* Task to complete *
Only some lines are wanted. Transcribe, exactly, the lines below from the line with "pos2: [154, 807]" up to and including the line with "pos2: [175, 599]".

* Material for this task *
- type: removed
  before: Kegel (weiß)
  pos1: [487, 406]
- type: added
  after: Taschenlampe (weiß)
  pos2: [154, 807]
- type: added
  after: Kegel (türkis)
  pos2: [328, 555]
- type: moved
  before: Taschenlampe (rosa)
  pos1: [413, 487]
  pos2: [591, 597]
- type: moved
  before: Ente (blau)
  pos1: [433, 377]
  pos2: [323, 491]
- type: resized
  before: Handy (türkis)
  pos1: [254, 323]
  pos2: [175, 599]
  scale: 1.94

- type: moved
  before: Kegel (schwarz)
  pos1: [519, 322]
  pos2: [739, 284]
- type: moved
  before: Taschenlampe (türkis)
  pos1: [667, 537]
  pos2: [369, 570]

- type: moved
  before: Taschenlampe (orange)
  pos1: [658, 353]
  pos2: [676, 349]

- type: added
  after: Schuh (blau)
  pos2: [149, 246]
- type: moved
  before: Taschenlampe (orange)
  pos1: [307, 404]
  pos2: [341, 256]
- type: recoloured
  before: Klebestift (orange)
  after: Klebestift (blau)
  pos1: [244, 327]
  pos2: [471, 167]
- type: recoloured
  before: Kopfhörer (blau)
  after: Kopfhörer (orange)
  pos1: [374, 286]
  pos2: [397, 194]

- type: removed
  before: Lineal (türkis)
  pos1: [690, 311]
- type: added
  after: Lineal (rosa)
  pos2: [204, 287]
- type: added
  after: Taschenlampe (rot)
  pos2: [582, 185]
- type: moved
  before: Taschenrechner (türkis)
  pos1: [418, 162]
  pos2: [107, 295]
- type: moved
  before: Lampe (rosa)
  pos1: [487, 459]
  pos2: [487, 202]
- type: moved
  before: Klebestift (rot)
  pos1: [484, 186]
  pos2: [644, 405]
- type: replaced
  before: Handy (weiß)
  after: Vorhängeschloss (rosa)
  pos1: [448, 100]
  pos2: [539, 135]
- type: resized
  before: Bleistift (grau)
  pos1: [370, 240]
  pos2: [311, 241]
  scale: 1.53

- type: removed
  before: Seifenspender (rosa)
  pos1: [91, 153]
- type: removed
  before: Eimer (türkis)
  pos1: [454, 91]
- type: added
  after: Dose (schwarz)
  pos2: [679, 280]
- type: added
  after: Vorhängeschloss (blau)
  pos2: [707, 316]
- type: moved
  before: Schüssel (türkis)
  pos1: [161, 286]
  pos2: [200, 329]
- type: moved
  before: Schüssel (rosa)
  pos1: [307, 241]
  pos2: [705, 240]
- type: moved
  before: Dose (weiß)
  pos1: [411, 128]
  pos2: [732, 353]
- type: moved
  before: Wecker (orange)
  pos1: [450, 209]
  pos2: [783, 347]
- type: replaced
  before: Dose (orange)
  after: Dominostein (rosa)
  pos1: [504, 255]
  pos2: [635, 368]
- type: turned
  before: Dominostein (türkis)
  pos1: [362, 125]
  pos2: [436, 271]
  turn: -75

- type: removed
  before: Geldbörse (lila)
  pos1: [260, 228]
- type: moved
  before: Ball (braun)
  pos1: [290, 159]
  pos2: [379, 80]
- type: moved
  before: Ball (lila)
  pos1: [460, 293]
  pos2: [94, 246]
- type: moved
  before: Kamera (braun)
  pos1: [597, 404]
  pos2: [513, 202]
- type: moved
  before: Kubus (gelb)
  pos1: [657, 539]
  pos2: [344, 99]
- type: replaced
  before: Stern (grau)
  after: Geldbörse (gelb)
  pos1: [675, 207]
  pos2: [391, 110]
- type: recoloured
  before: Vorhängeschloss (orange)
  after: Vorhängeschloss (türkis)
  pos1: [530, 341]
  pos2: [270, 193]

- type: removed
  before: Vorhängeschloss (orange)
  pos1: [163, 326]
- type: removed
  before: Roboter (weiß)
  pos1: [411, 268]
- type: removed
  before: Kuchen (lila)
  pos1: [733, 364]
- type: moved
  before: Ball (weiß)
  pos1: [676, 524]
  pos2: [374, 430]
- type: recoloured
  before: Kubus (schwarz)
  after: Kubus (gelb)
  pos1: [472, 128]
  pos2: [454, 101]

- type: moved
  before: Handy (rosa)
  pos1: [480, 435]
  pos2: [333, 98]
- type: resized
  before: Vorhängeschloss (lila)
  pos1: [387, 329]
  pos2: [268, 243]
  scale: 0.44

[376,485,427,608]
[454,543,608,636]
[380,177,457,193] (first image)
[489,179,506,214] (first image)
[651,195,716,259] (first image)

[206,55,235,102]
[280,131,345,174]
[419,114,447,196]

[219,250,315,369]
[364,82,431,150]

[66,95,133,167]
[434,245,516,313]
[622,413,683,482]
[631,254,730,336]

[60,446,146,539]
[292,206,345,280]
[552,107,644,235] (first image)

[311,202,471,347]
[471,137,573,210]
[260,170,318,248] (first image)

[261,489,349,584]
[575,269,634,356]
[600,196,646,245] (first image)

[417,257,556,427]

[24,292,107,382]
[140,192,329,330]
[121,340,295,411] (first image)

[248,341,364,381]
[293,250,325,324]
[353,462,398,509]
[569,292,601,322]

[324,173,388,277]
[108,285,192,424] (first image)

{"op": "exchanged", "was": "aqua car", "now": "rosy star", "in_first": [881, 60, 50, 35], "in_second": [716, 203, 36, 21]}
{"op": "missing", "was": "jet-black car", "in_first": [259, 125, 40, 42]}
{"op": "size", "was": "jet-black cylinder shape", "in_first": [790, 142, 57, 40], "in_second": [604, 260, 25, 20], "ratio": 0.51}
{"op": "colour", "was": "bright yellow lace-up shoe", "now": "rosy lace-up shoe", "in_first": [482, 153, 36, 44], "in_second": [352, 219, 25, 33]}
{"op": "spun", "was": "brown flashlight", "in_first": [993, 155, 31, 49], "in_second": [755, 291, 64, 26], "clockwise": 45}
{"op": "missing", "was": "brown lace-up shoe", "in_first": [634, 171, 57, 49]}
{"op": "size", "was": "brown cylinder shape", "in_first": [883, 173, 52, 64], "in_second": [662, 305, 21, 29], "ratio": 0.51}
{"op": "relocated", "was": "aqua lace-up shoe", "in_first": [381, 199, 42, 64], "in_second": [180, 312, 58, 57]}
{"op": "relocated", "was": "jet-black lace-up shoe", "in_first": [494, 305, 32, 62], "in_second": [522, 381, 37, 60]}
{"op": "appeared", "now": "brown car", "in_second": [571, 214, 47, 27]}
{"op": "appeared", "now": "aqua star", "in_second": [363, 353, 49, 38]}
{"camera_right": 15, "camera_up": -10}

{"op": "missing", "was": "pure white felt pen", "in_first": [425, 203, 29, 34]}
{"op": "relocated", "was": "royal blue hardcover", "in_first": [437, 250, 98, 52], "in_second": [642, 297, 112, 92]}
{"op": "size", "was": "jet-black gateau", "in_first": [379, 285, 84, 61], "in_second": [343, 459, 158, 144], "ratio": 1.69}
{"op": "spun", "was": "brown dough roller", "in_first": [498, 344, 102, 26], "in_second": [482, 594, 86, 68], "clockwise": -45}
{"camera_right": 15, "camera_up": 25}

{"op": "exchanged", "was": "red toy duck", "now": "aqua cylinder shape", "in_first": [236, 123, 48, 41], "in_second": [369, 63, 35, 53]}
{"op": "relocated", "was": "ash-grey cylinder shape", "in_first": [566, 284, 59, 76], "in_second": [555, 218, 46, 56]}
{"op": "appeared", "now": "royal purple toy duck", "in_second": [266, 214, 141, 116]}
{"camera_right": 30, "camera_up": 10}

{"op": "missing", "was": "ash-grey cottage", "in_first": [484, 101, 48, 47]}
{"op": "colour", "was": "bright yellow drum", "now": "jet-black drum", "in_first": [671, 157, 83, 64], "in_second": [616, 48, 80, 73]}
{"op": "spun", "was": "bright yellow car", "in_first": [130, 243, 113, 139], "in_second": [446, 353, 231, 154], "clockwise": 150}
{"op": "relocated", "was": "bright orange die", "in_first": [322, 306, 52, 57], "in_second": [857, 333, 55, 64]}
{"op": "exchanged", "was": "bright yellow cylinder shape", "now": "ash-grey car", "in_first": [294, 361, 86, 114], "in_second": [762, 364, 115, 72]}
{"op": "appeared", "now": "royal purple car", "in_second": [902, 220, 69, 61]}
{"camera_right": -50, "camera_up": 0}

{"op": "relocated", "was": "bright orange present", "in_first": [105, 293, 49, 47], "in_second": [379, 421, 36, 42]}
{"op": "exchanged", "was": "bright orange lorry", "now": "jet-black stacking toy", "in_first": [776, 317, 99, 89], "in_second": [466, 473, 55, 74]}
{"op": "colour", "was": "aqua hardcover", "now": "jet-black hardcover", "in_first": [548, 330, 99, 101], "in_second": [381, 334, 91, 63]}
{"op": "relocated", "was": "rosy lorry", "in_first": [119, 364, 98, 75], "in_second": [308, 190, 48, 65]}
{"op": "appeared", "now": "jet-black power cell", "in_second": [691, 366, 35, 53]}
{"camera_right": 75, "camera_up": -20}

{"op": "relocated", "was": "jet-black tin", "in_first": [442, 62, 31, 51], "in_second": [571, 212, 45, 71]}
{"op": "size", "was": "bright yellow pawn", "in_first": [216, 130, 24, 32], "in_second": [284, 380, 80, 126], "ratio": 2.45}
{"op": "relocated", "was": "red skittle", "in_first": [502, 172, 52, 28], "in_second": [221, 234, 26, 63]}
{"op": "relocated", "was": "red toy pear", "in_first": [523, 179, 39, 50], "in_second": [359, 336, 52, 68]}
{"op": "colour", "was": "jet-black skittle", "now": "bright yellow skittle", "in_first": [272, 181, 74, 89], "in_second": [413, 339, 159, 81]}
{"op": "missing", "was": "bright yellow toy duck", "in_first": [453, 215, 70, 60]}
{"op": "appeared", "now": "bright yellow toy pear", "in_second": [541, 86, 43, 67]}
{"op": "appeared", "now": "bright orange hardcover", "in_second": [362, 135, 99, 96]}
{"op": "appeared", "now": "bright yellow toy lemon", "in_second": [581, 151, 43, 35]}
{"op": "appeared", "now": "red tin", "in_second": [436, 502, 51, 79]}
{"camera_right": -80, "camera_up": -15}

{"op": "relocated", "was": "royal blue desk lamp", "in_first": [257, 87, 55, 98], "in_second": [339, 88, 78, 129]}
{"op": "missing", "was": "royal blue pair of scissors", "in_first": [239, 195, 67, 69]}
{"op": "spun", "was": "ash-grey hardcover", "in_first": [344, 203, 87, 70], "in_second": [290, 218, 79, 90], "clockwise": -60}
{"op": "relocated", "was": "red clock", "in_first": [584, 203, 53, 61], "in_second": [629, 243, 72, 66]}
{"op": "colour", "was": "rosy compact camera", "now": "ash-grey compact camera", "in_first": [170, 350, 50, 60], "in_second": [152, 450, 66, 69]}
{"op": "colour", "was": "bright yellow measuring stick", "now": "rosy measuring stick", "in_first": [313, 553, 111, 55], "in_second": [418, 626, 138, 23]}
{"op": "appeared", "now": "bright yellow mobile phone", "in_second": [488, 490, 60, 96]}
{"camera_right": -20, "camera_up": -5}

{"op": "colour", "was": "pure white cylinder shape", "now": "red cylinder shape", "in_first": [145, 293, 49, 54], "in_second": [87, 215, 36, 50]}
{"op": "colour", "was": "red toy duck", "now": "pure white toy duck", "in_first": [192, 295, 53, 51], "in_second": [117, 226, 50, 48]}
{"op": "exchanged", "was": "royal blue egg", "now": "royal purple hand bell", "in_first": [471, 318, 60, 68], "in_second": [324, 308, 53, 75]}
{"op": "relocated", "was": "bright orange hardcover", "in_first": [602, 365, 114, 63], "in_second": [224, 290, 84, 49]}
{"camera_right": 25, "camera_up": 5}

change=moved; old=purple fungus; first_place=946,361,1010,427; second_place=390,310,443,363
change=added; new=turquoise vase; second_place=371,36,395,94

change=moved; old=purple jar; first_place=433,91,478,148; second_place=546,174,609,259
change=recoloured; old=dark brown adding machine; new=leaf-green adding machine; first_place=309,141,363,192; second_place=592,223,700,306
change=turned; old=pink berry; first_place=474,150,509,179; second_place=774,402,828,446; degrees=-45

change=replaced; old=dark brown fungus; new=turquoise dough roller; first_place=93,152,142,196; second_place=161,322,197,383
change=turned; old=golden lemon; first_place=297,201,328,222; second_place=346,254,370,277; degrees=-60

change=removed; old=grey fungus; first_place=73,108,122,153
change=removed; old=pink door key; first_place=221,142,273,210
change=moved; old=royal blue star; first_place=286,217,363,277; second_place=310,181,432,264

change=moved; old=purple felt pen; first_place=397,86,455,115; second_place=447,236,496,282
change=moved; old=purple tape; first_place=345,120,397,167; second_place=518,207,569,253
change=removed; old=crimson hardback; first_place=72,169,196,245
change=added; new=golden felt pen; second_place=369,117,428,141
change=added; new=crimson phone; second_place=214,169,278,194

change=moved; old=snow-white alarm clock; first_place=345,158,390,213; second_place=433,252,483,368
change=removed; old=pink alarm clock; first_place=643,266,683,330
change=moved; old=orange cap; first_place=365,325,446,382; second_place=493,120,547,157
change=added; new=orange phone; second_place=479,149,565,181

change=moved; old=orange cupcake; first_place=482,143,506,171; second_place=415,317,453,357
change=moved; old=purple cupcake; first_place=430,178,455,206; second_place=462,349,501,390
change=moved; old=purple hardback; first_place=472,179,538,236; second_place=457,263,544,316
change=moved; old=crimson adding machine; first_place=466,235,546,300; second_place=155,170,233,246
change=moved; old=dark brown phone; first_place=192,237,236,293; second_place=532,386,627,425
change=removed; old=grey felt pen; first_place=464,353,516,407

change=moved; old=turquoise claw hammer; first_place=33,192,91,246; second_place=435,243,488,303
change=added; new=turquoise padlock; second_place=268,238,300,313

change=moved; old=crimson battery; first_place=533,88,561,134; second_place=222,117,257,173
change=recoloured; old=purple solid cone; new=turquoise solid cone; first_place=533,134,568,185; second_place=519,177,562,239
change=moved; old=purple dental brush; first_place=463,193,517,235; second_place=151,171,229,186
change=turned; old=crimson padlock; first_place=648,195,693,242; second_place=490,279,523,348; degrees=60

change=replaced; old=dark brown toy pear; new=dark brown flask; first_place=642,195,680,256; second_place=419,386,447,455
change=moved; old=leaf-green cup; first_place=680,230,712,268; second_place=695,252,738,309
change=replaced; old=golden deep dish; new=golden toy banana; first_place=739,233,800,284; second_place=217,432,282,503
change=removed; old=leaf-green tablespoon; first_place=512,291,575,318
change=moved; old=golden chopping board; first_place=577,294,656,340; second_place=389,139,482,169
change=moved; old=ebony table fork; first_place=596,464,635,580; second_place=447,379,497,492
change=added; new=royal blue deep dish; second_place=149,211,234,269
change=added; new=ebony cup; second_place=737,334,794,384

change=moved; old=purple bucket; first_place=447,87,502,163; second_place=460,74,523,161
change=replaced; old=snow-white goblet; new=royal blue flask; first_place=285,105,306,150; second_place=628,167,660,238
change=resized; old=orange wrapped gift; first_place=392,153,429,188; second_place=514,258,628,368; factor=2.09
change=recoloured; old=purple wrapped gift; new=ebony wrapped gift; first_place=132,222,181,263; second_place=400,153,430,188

* Worked solution *
  pos2: [154, 807]
- type: added
  after: Kegel (türkis)
  pos2: [328, 555]
- type: moved
  before: Taschenlampe (rosa)
  pos1: [413, 487]
  pos2: [591, 597]
- type: moved
  before: Ente (blau)
  pos1: [433, 377]
  pos2: [323, 491]
- type: resized
  before: Handy (türkis)
  pos1: [254, 323]
  pos2: [175, 599]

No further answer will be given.